• [Exercise]
In the listing below, find the line that contains "black trapezoid: (193, 469)" and the line that contains "red arrow: (851, 1176)". Quote both and every line between them, exactly, and nothing more.

• [Material shown]
++++++++++
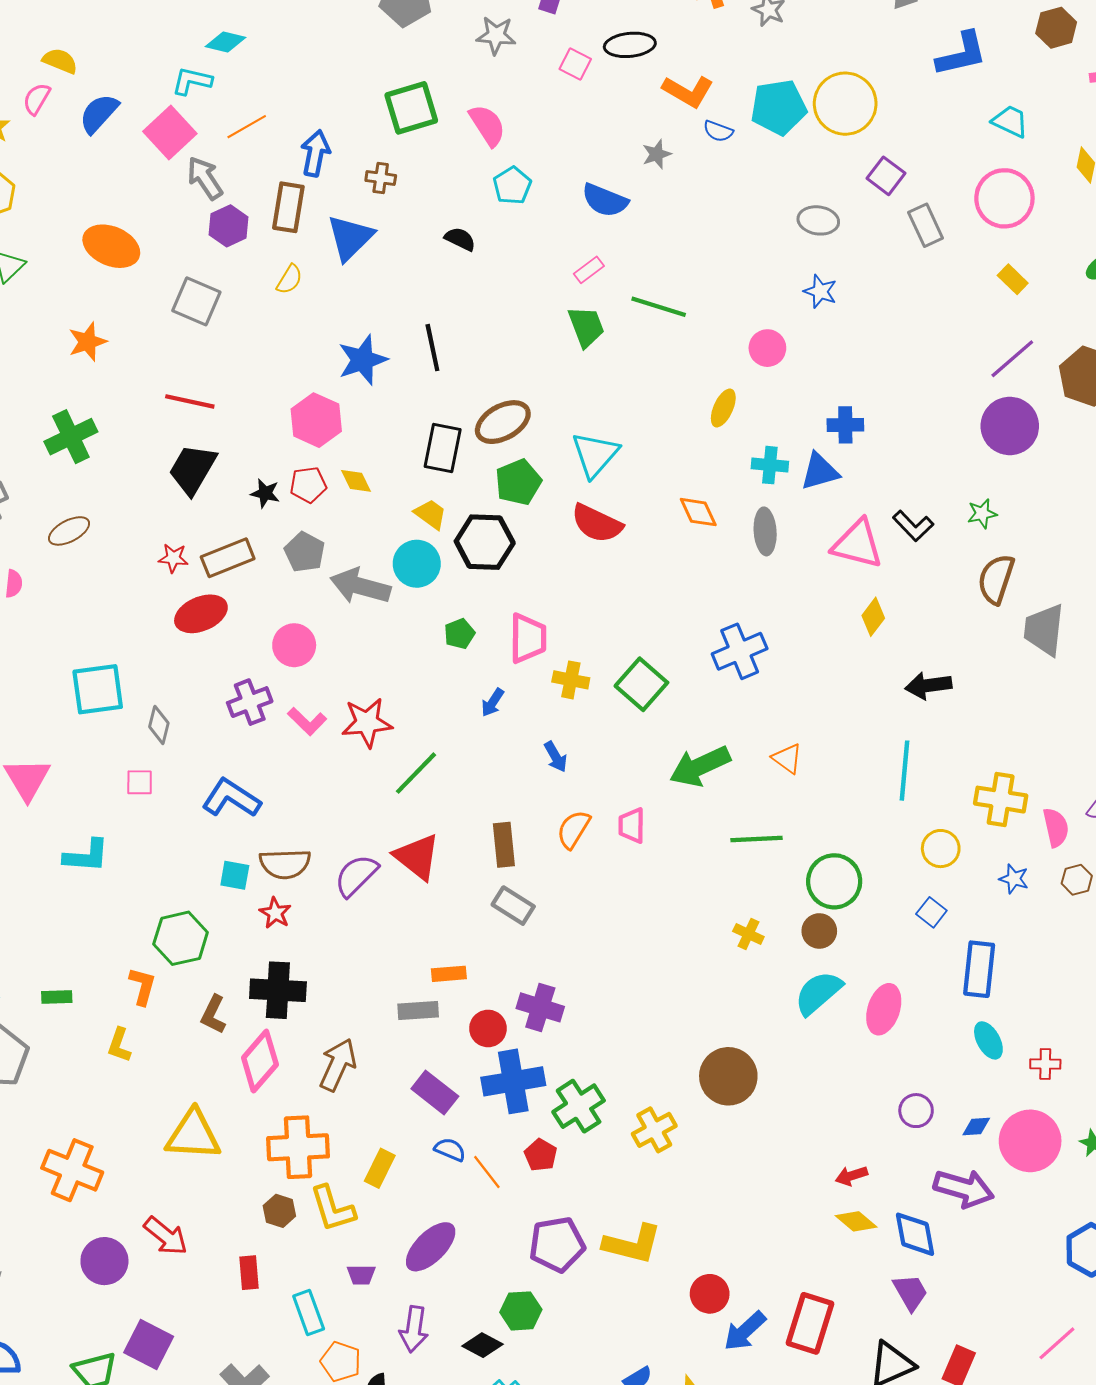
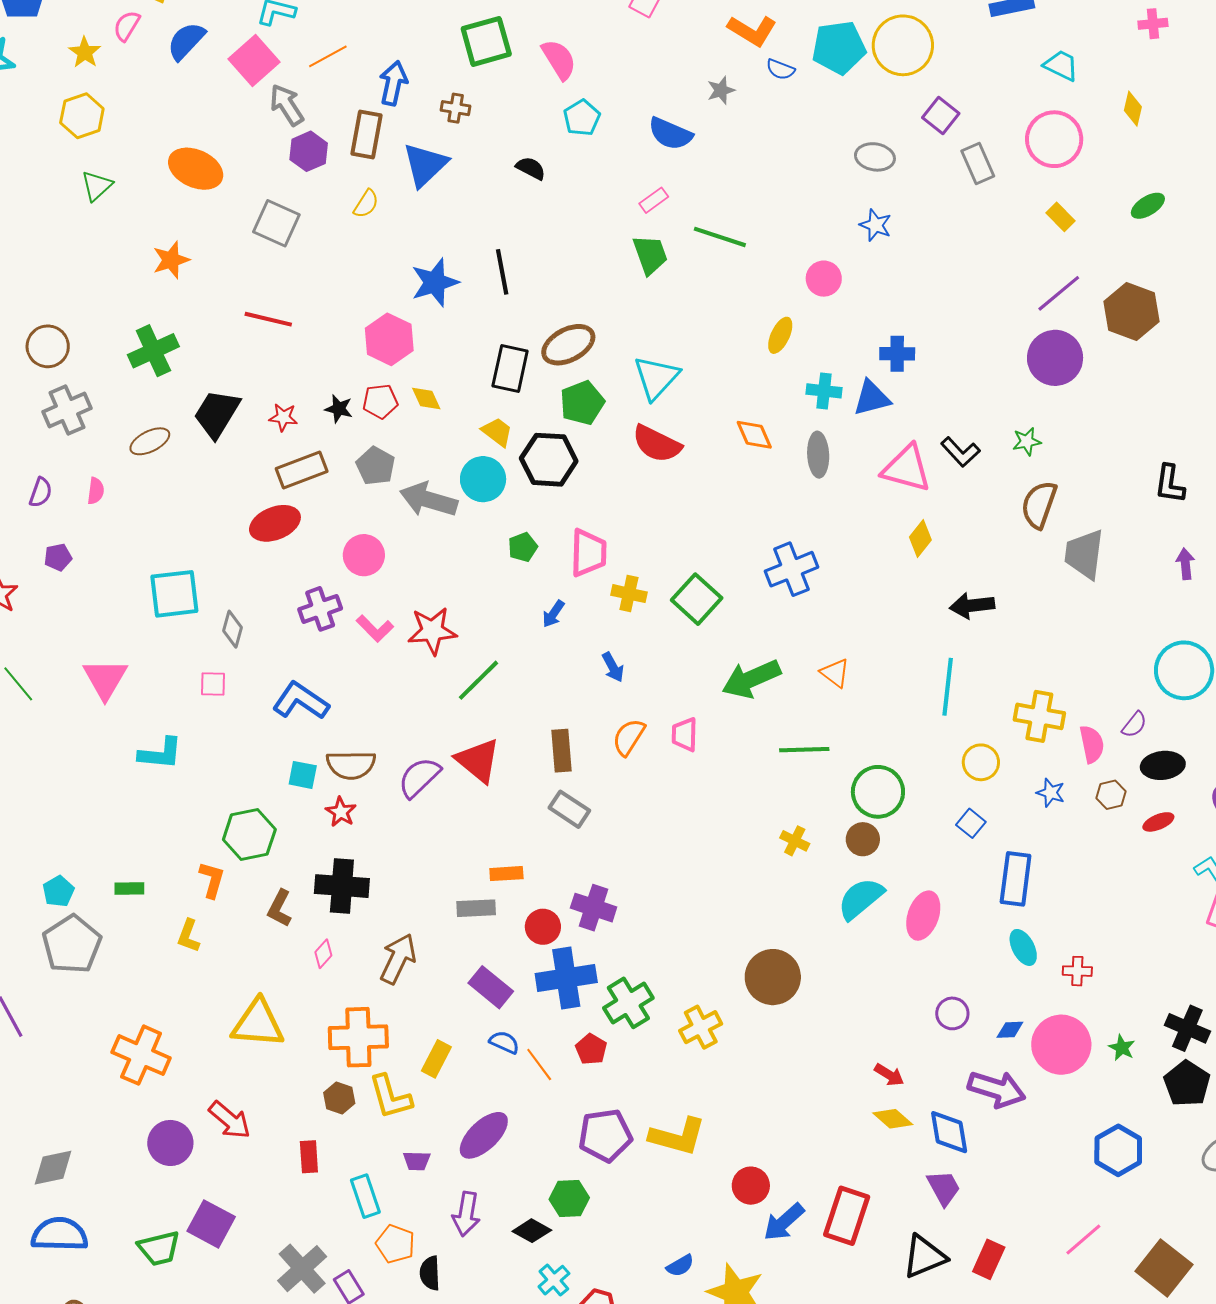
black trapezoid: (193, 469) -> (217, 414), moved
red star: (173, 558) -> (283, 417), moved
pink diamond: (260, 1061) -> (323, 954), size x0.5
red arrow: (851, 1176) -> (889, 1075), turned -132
++++++++++
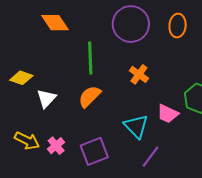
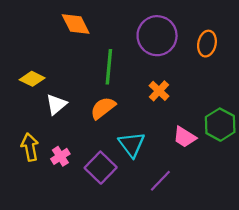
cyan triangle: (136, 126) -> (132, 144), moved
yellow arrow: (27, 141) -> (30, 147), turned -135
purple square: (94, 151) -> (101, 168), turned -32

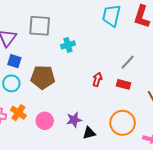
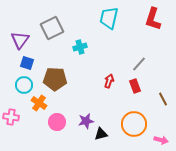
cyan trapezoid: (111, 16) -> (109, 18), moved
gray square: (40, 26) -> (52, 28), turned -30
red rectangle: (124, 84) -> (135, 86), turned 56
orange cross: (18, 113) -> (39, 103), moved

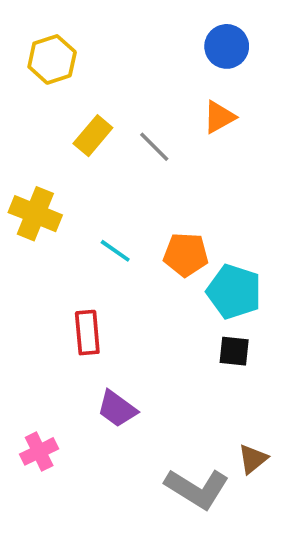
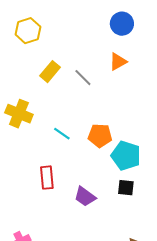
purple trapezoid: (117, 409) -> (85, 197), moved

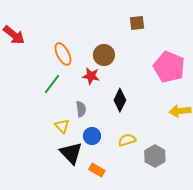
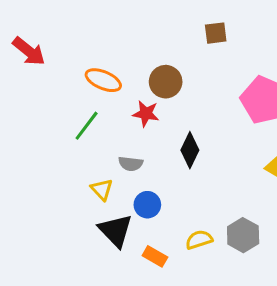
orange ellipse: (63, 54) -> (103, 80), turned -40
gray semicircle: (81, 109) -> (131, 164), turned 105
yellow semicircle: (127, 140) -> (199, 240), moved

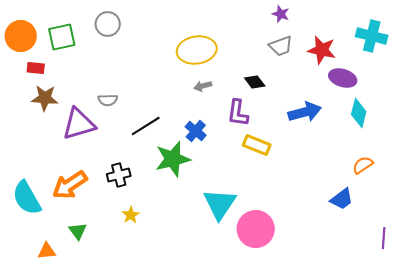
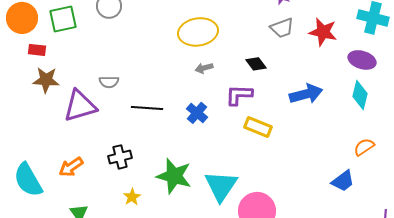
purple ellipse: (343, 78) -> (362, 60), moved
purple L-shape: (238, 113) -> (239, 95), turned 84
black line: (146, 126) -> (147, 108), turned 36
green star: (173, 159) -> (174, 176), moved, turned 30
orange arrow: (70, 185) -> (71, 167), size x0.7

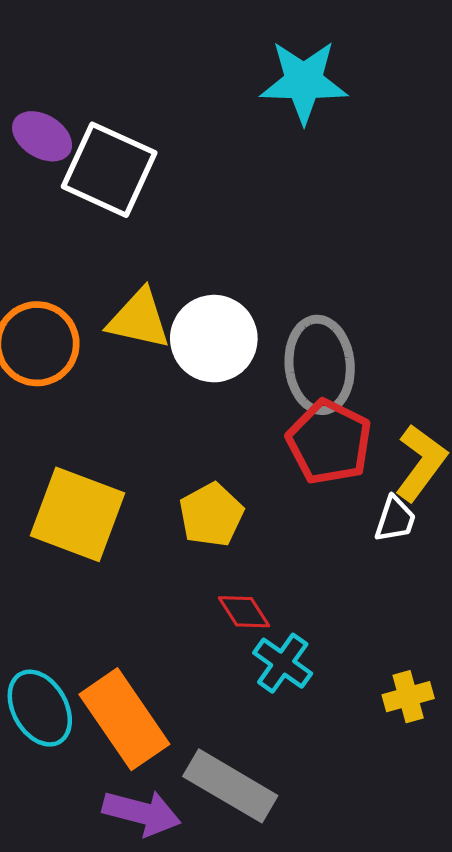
++++++++++
• [Response]
black trapezoid: (193, 469) -> (217, 414), moved
red star: (173, 558) -> (283, 417), moved
pink diamond: (260, 1061) -> (323, 954), size x0.5
red arrow: (851, 1176) -> (889, 1075), turned -132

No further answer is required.